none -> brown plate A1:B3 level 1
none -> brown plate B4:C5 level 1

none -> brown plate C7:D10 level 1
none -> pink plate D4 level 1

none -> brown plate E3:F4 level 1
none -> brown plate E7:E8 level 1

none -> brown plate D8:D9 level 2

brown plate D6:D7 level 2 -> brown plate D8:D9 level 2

============================================================

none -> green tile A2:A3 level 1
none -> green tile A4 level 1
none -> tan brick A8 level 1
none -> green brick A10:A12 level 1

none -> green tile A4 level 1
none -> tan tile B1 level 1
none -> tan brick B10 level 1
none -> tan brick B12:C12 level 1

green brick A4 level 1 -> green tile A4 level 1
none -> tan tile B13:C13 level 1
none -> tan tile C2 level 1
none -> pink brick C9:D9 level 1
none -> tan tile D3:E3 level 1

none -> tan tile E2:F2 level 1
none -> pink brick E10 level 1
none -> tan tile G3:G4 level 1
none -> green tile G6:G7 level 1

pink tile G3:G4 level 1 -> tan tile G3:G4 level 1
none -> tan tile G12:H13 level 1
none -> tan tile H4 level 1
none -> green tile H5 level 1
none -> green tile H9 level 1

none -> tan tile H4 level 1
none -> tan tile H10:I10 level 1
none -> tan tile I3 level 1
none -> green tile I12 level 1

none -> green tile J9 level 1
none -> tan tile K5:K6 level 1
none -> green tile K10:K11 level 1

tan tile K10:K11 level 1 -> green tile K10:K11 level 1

============================================================

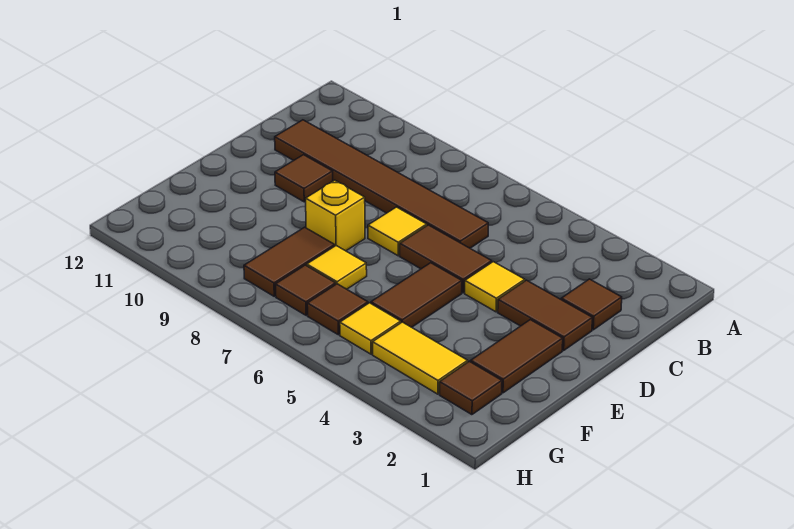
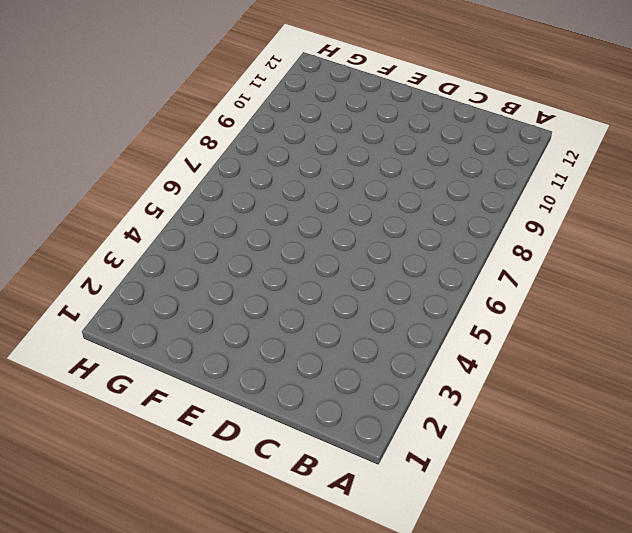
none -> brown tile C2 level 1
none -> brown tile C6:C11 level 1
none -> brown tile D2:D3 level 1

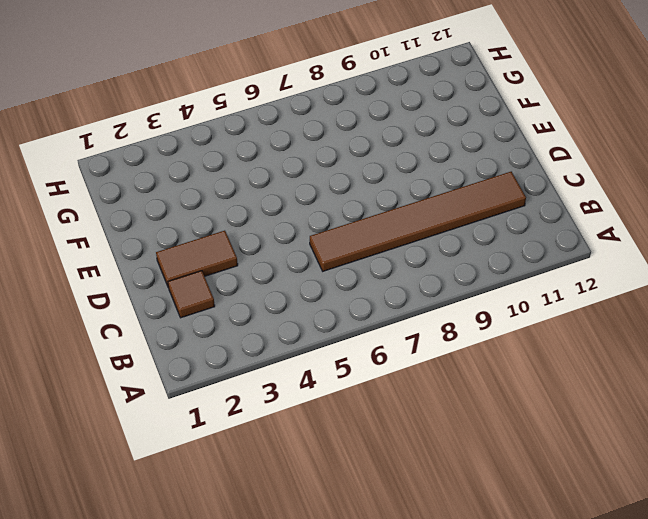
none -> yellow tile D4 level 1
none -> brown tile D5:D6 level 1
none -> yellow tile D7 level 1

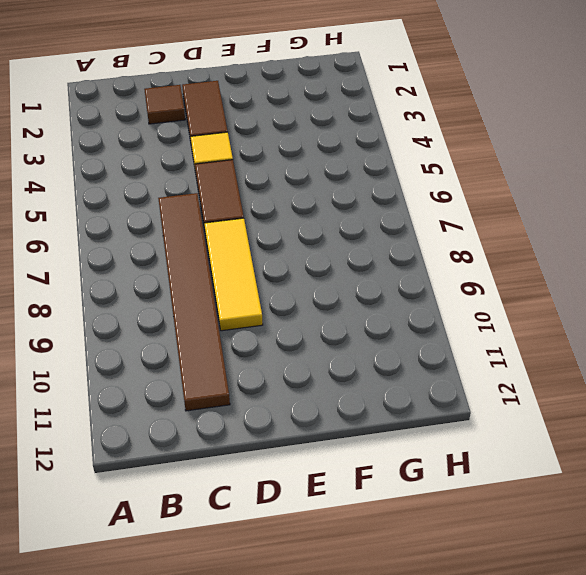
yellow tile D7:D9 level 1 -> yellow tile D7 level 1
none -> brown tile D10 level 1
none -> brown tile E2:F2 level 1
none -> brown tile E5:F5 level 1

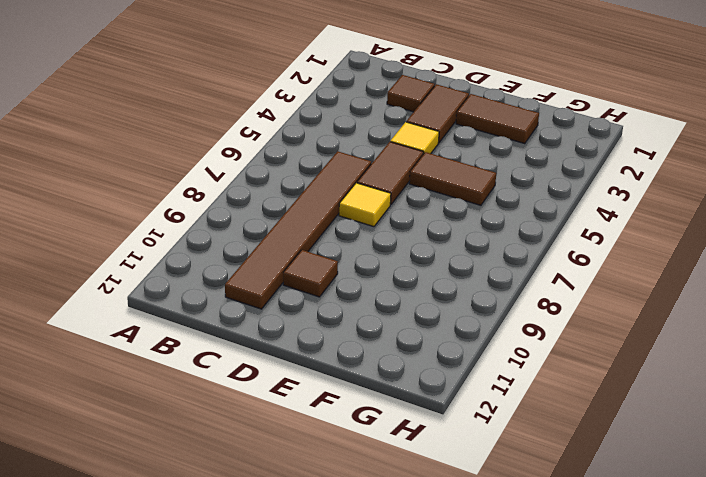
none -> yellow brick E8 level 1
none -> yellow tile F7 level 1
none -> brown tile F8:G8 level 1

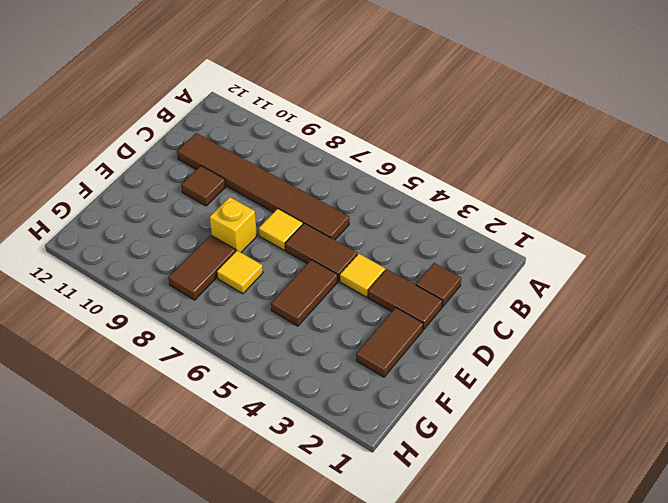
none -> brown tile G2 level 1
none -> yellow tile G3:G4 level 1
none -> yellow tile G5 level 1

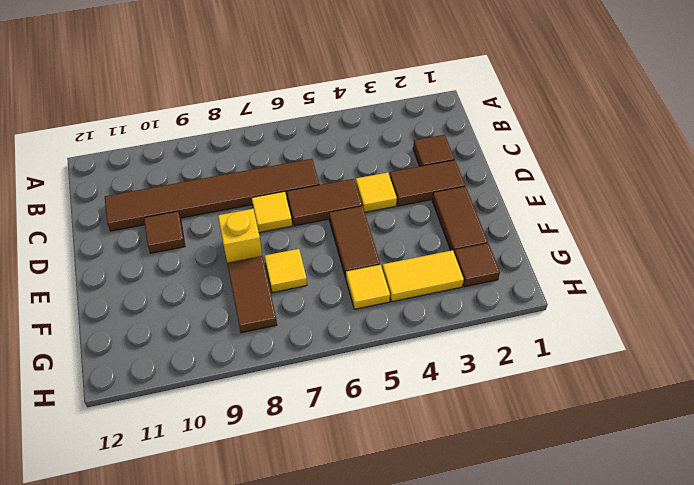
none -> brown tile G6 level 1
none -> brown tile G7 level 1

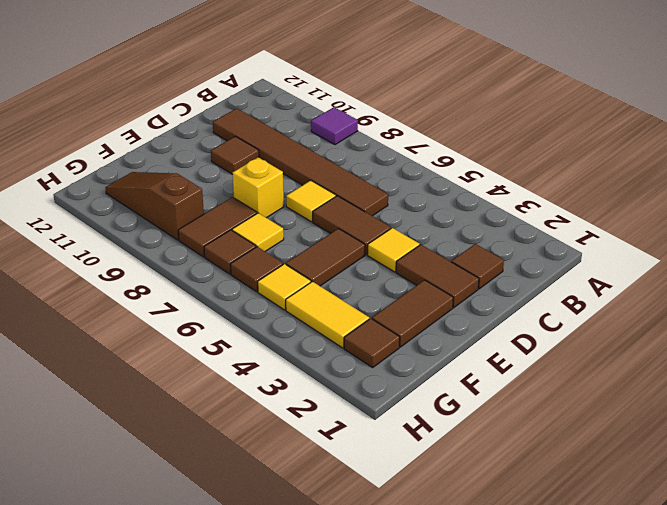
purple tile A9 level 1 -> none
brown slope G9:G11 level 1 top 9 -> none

============================================================

Taking the entries above, write out exactly each line from the one holding "none -> tan tile C2 level 1" to the one holding "tan tile K10:K11", both included, and stop there.

● **Exercise result**:
none -> tan tile C2 level 1
none -> pink brick C9:D9 level 1
none -> tan tile D3:E3 level 1

none -> tan tile E2:F2 level 1
none -> pink brick E10 level 1
none -> tan tile G3:G4 level 1
none -> green tile G6:G7 level 1

pink tile G3:G4 level 1 -> tan tile G3:G4 level 1
none -> tan tile G12:H13 level 1
none -> tan tile H4 level 1
none -> green tile H5 level 1
none -> green tile H9 level 1

none -> tan tile H4 level 1
none -> tan tile H10:I10 level 1
none -> tan tile I3 level 1
none -> green tile I12 level 1

none -> green tile J9 level 1
none -> tan tile K5:K6 level 1
none -> green tile K10:K11 level 1

tan tile K10:K11 level 1 -> green tile K10:K11 level 1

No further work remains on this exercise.